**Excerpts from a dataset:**
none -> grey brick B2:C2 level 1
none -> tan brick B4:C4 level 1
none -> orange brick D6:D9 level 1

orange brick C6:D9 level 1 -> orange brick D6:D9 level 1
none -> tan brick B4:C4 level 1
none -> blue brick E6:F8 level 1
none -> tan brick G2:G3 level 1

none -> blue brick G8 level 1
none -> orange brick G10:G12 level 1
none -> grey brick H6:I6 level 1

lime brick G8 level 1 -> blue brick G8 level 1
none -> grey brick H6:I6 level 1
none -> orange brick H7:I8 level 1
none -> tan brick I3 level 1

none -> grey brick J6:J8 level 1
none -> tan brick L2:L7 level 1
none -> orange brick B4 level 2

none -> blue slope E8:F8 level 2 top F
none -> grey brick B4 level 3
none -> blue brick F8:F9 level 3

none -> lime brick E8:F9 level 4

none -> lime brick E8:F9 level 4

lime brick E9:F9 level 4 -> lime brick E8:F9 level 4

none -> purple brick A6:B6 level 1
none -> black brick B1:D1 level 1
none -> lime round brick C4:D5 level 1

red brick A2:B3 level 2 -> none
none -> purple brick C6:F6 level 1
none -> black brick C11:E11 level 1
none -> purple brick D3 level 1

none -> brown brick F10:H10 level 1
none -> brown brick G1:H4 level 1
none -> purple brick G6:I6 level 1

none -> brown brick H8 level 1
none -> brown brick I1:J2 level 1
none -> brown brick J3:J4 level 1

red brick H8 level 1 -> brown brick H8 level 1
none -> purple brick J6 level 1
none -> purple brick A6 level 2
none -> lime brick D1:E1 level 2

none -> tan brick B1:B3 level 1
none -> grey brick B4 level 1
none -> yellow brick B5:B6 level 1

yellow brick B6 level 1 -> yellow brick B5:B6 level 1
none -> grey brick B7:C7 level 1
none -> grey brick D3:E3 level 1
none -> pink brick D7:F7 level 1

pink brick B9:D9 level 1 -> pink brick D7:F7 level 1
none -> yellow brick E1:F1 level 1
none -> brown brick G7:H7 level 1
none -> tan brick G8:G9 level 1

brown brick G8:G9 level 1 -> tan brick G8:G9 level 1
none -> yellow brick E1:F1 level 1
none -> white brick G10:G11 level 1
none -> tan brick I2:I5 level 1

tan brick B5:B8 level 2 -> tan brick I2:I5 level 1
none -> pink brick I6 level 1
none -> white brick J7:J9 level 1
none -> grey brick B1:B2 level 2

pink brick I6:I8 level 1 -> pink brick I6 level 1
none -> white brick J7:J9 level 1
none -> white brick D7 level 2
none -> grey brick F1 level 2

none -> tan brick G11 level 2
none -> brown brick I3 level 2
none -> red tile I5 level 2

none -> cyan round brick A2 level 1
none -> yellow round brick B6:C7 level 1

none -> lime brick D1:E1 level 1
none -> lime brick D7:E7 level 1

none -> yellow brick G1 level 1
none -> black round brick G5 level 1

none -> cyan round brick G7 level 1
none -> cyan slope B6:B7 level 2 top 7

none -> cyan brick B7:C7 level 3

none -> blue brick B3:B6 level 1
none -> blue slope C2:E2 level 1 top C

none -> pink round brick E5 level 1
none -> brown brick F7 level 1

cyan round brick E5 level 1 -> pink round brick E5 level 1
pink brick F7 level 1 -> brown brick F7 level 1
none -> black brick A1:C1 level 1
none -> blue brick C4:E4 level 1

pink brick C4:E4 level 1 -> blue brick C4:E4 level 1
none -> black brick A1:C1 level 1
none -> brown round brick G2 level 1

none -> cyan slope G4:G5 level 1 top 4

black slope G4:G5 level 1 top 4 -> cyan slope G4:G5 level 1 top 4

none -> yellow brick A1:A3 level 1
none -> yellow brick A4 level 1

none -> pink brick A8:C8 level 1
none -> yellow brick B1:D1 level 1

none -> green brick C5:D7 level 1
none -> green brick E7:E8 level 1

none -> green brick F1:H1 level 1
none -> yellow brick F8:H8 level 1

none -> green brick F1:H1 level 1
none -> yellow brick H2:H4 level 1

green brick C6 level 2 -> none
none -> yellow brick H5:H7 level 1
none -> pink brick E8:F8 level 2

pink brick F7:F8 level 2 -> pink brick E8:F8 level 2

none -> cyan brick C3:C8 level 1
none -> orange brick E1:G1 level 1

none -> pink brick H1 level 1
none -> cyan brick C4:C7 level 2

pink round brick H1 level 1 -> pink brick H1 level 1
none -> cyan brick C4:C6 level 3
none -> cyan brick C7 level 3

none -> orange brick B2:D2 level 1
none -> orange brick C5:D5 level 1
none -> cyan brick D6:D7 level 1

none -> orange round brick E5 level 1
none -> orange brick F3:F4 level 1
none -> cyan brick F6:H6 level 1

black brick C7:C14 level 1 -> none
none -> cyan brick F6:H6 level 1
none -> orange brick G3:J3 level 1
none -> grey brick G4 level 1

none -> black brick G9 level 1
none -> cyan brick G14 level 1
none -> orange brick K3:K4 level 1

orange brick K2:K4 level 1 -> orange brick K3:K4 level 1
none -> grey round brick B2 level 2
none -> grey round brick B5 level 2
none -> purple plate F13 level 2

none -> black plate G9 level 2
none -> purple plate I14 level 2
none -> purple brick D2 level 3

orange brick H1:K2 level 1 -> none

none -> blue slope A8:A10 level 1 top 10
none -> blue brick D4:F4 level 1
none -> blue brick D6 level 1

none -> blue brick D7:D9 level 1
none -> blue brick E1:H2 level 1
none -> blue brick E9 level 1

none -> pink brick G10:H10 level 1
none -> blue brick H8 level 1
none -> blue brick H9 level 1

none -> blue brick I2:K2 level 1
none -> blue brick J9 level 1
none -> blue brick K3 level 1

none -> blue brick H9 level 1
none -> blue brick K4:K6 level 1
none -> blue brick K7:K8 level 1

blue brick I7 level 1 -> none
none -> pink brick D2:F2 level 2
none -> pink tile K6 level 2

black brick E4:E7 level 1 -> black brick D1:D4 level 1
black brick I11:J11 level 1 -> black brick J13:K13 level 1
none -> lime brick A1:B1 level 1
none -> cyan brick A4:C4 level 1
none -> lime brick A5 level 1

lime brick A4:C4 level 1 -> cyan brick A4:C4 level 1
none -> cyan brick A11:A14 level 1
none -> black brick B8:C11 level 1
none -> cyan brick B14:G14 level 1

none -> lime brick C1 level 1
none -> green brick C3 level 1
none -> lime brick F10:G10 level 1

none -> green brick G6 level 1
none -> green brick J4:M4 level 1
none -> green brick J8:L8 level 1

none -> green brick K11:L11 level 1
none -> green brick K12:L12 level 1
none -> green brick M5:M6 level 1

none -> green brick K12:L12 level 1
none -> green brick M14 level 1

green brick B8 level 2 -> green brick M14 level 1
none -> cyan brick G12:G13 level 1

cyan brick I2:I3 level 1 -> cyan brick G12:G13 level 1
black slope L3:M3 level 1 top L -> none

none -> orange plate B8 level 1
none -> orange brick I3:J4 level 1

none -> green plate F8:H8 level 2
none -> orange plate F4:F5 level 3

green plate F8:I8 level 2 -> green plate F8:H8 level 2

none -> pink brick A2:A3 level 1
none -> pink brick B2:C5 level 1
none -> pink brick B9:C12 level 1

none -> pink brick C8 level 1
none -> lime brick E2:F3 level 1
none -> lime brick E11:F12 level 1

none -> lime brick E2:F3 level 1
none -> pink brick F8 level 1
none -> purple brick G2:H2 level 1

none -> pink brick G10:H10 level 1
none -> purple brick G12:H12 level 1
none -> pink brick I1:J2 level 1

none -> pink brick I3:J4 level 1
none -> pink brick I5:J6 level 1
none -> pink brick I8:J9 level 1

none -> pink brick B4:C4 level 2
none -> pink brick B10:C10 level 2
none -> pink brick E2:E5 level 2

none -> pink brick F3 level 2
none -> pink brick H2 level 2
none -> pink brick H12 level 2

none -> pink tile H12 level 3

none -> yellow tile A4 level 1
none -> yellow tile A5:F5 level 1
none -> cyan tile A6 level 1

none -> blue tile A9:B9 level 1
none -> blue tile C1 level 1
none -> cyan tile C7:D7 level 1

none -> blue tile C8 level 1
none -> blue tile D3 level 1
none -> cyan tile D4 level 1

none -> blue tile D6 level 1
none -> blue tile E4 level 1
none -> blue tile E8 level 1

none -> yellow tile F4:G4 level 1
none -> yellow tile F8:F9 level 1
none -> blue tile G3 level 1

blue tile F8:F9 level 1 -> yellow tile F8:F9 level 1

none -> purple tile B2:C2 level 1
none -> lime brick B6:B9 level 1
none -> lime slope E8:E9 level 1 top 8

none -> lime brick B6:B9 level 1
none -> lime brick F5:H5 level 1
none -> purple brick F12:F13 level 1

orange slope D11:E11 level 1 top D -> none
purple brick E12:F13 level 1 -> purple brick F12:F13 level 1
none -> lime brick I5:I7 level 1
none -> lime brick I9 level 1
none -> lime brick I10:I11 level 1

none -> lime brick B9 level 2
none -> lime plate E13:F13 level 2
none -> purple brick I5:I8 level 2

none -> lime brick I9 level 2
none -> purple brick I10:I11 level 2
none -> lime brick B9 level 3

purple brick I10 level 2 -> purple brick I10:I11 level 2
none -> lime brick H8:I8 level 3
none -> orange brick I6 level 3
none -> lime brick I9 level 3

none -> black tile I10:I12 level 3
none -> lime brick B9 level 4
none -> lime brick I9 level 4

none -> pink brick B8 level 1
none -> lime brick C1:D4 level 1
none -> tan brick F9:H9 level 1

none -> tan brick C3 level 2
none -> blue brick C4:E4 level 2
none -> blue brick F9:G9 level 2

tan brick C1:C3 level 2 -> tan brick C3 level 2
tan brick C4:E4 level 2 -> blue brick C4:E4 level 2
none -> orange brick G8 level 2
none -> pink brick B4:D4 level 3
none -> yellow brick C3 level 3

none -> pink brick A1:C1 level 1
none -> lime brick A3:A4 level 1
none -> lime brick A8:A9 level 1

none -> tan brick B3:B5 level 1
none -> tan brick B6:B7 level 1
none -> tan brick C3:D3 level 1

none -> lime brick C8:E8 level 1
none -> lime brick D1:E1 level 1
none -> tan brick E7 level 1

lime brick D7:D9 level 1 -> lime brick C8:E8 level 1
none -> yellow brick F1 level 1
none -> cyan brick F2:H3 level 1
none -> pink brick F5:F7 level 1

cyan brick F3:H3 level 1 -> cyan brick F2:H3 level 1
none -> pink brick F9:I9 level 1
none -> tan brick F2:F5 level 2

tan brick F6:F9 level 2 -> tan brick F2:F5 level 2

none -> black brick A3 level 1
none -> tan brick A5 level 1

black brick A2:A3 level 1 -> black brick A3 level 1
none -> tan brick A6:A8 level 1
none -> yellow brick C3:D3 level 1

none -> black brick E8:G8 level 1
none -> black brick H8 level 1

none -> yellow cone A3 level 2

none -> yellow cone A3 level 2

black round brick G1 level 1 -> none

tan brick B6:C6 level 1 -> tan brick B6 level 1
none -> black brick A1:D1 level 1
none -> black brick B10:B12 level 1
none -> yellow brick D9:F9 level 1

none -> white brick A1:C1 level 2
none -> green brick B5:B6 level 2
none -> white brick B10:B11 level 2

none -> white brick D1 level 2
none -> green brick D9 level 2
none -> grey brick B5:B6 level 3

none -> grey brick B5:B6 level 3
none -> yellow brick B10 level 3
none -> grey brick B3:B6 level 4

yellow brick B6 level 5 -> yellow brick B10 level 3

**Task instructions:** Would you please repeat exactly the lines above, starting at the line with "none -> brown brick J3:J4 level 1" and stopping at the line with "none -> tan brick G8:G9 level 1", both included?

**Result for this task:**
none -> brown brick J3:J4 level 1

red brick H8 level 1 -> brown brick H8 level 1
none -> purple brick J6 level 1
none -> purple brick A6 level 2
none -> lime brick D1:E1 level 2

none -> tan brick B1:B3 level 1
none -> grey brick B4 level 1
none -> yellow brick B5:B6 level 1

yellow brick B6 level 1 -> yellow brick B5:B6 level 1
none -> grey brick B7:C7 level 1
none -> grey brick D3:E3 level 1
none -> pink brick D7:F7 level 1

pink brick B9:D9 level 1 -> pink brick D7:F7 level 1
none -> yellow brick E1:F1 level 1
none -> brown brick G7:H7 level 1
none -> tan brick G8:G9 level 1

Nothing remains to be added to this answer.